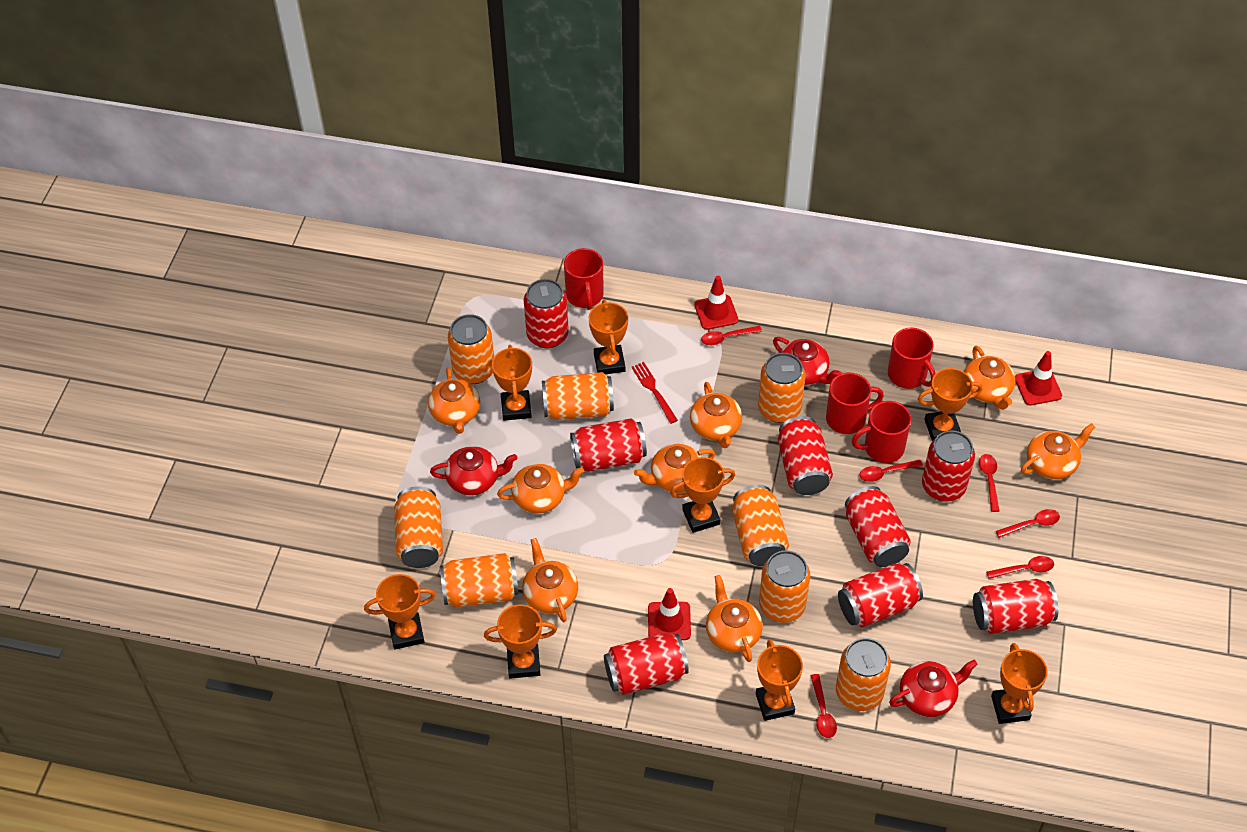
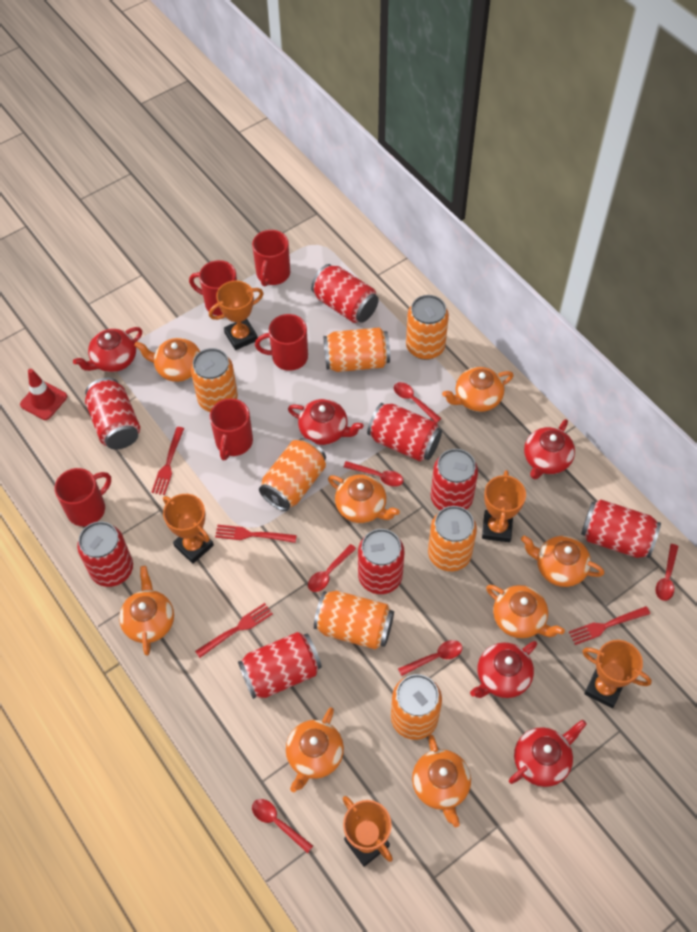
orange can: 8 -> 7
orange trophy: 8 -> 5
red fork: 1 -> 4
red mug: 4 -> 5
red teapot: 3 -> 5
red traffic cone: 3 -> 1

* * * * *

--- Problem to solve ---
Copy the records exactly. Skip any pictures.

--- Written response ---
orange can: 8 -> 7
orange trophy: 8 -> 5
red fork: 1 -> 4
red mug: 4 -> 5
red teapot: 3 -> 5
red traffic cone: 3 -> 1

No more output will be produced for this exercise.